(Version comparison data)
******************************

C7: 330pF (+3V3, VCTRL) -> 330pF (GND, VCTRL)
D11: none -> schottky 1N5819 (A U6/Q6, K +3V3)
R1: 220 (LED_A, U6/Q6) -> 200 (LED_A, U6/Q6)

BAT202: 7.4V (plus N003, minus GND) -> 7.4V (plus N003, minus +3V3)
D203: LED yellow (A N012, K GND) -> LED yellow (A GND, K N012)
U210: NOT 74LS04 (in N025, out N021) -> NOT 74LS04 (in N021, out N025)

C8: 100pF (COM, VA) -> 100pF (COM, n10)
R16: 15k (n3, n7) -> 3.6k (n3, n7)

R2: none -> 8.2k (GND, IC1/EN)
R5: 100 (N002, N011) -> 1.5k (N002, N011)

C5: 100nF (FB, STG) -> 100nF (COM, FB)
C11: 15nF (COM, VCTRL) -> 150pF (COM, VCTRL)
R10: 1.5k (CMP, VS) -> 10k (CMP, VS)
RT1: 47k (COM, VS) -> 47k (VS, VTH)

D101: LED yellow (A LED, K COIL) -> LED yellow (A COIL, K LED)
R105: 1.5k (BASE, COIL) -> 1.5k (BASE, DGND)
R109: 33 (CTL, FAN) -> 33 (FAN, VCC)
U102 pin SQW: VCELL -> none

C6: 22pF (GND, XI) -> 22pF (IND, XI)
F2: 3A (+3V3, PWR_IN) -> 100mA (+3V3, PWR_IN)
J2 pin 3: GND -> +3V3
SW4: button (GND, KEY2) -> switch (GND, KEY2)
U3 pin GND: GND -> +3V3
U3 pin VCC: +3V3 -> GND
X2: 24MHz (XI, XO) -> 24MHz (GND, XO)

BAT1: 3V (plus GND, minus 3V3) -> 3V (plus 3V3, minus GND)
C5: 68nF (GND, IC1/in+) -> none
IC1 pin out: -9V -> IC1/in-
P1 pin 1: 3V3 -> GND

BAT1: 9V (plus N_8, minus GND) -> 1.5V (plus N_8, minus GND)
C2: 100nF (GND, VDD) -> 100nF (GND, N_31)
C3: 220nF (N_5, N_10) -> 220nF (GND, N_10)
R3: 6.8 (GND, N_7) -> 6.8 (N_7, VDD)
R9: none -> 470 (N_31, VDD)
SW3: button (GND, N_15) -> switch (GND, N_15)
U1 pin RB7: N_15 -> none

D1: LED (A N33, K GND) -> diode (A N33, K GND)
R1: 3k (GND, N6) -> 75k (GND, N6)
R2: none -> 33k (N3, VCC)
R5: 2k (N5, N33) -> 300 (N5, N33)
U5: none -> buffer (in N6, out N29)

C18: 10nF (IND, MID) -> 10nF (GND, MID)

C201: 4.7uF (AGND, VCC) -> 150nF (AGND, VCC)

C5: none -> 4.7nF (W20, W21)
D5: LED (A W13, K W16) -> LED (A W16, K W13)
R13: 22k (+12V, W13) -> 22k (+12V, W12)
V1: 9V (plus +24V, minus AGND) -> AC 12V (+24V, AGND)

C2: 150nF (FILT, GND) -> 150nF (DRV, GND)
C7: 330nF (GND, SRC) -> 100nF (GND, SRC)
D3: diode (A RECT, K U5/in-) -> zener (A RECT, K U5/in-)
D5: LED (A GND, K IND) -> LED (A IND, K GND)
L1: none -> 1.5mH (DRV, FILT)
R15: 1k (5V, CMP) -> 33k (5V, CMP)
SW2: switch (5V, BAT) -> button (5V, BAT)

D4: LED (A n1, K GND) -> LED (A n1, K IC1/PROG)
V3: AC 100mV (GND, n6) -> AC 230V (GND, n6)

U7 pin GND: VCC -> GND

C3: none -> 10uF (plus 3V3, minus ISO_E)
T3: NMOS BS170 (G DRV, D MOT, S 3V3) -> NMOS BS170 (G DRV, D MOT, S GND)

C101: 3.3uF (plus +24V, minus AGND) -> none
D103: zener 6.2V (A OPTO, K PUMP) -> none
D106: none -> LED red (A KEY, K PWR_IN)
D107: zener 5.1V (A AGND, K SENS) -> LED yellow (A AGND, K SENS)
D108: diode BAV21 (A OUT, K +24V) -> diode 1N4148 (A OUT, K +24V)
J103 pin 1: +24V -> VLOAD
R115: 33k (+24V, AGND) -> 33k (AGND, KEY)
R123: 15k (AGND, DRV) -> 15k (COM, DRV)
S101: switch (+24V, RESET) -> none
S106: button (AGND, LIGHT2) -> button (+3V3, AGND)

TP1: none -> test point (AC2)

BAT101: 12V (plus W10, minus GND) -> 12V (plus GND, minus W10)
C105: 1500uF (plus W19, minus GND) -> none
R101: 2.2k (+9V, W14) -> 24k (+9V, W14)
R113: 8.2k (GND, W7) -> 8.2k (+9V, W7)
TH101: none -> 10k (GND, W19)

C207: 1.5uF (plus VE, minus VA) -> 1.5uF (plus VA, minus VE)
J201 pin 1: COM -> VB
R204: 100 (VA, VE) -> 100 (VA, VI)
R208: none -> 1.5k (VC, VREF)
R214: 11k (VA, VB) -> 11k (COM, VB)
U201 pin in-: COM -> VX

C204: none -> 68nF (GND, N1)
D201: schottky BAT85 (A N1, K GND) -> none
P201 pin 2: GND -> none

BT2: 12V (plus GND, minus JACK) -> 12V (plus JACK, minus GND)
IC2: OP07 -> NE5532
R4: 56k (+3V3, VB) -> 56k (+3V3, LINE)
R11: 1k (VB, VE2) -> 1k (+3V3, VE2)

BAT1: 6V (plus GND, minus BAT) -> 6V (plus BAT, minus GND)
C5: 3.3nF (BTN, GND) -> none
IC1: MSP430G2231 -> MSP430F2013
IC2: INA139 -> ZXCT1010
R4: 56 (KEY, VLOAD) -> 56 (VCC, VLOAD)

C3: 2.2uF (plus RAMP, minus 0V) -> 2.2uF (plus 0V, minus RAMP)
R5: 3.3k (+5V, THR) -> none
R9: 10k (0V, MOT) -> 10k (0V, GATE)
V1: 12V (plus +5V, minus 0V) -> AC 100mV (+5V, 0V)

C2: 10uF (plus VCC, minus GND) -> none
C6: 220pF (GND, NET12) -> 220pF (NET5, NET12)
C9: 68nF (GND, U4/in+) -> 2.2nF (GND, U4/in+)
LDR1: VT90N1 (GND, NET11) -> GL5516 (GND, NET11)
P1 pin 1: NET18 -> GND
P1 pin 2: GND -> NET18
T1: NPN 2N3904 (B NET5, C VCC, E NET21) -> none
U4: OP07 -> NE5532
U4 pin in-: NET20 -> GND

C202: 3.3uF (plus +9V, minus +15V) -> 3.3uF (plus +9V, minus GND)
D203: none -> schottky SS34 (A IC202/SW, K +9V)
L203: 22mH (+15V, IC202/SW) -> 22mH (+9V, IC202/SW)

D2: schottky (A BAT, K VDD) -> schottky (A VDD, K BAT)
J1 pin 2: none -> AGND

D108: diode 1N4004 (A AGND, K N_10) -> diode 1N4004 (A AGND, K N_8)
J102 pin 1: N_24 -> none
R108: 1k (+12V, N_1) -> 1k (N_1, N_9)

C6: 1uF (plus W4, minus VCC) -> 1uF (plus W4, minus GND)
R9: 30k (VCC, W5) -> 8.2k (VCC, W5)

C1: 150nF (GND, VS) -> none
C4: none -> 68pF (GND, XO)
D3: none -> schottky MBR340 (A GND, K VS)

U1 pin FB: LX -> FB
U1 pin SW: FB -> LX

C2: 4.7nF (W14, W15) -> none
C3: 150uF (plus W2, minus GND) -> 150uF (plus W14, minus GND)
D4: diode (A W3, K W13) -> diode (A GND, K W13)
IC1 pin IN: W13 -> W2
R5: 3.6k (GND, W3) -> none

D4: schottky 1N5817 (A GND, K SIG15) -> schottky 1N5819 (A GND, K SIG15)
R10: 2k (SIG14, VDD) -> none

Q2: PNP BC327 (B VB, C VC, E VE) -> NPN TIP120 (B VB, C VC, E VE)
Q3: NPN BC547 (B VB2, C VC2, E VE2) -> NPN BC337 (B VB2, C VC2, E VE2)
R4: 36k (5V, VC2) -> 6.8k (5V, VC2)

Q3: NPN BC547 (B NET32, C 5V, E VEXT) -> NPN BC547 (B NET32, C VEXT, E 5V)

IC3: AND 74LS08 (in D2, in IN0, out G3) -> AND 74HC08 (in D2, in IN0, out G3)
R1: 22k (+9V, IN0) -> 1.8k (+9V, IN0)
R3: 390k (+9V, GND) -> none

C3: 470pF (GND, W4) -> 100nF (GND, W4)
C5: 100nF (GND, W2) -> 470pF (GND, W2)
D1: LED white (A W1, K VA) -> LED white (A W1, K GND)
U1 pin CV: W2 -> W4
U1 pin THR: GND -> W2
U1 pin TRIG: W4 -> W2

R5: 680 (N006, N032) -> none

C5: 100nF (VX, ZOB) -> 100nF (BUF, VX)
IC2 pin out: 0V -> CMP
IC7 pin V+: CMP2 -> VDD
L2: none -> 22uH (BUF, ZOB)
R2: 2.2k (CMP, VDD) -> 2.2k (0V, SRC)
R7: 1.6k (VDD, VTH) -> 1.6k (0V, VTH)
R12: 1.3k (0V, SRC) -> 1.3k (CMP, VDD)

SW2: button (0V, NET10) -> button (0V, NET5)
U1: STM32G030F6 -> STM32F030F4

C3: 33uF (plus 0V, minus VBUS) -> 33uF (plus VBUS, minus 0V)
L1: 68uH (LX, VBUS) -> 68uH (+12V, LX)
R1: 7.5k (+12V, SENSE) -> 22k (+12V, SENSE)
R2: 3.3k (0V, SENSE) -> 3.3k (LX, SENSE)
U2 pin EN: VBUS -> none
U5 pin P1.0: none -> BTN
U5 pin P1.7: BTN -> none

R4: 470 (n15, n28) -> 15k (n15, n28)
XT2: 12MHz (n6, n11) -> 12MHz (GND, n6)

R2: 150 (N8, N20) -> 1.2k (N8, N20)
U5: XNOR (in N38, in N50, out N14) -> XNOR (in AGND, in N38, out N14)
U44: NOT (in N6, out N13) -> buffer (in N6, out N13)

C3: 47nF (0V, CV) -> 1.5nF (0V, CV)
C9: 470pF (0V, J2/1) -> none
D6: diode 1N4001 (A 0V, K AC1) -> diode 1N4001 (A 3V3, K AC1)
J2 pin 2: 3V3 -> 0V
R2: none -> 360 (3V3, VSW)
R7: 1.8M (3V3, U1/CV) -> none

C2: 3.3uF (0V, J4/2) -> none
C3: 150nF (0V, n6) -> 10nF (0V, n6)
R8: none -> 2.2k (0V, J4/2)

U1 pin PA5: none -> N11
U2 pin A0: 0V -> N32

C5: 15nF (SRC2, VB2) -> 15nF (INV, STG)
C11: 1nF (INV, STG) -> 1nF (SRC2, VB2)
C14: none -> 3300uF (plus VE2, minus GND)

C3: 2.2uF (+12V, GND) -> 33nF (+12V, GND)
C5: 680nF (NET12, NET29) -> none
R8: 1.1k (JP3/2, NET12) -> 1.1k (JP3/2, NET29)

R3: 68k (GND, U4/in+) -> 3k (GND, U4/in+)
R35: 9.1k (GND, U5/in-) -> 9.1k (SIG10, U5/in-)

******************************

What is required: Return exactly the lines above from the line that has "D201: schottky BAT85 (A N1, K GND) -> none" through the line that has "R1: 22k (+9V, IN0) -> 1.8k (+9V, IN0)", inclusive, and nothing else.

Response to the exercise:
D201: schottky BAT85 (A N1, K GND) -> none
P201 pin 2: GND -> none

BT2: 12V (plus GND, minus JACK) -> 12V (plus JACK, minus GND)
IC2: OP07 -> NE5532
R4: 56k (+3V3, VB) -> 56k (+3V3, LINE)
R11: 1k (VB, VE2) -> 1k (+3V3, VE2)

BAT1: 6V (plus GND, minus BAT) -> 6V (plus BAT, minus GND)
C5: 3.3nF (BTN, GND) -> none
IC1: MSP430G2231 -> MSP430F2013
IC2: INA139 -> ZXCT1010
R4: 56 (KEY, VLOAD) -> 56 (VCC, VLOAD)

C3: 2.2uF (plus RAMP, minus 0V) -> 2.2uF (plus 0V, minus RAMP)
R5: 3.3k (+5V, THR) -> none
R9: 10k (0V, MOT) -> 10k (0V, GATE)
V1: 12V (plus +5V, minus 0V) -> AC 100mV (+5V, 0V)

C2: 10uF (plus VCC, minus GND) -> none
C6: 220pF (GND, NET12) -> 220pF (NET5, NET12)
C9: 68nF (GND, U4/in+) -> 2.2nF (GND, U4/in+)
LDR1: VT90N1 (GND, NET11) -> GL5516 (GND, NET11)
P1 pin 1: NET18 -> GND
P1 pin 2: GND -> NET18
T1: NPN 2N3904 (B NET5, C VCC, E NET21) -> none
U4: OP07 -> NE5532
U4 pin in-: NET20 -> GND

C202: 3.3uF (plus +9V, minus +15V) -> 3.3uF (plus +9V, minus GND)
D203: none -> schottky SS34 (A IC202/SW, K +9V)
L203: 22mH (+15V, IC202/SW) -> 22mH (+9V, IC202/SW)

D2: schottky (A BAT, K VDD) -> schottky (A VDD, K BAT)
J1 pin 2: none -> AGND

D108: diode 1N4004 (A AGND, K N_10) -> diode 1N4004 (A AGND, K N_8)
J102 pin 1: N_24 -> none
R108: 1k (+12V, N_1) -> 1k (N_1, N_9)

C6: 1uF (plus W4, minus VCC) -> 1uF (plus W4, minus GND)
R9: 30k (VCC, W5) -> 8.2k (VCC, W5)

C1: 150nF (GND, VS) -> none
C4: none -> 68pF (GND, XO)
D3: none -> schottky MBR340 (A GND, K VS)

U1 pin FB: LX -> FB
U1 pin SW: FB -> LX

C2: 4.7nF (W14, W15) -> none
C3: 150uF (plus W2, minus GND) -> 150uF (plus W14, minus GND)
D4: diode (A W3, K W13) -> diode (A GND, K W13)
IC1 pin IN: W13 -> W2
R5: 3.6k (GND, W3) -> none

D4: schottky 1N5817 (A GND, K SIG15) -> schottky 1N5819 (A GND, K SIG15)
R10: 2k (SIG14, VDD) -> none

Q2: PNP BC327 (B VB, C VC, E VE) -> NPN TIP120 (B VB, C VC, E VE)
Q3: NPN BC547 (B VB2, C VC2, E VE2) -> NPN BC337 (B VB2, C VC2, E VE2)
R4: 36k (5V, VC2) -> 6.8k (5V, VC2)

Q3: NPN BC547 (B NET32, C 5V, E VEXT) -> NPN BC547 (B NET32, C VEXT, E 5V)

IC3: AND 74LS08 (in D2, in IN0, out G3) -> AND 74HC08 (in D2, in IN0, out G3)
R1: 22k (+9V, IN0) -> 1.8k (+9V, IN0)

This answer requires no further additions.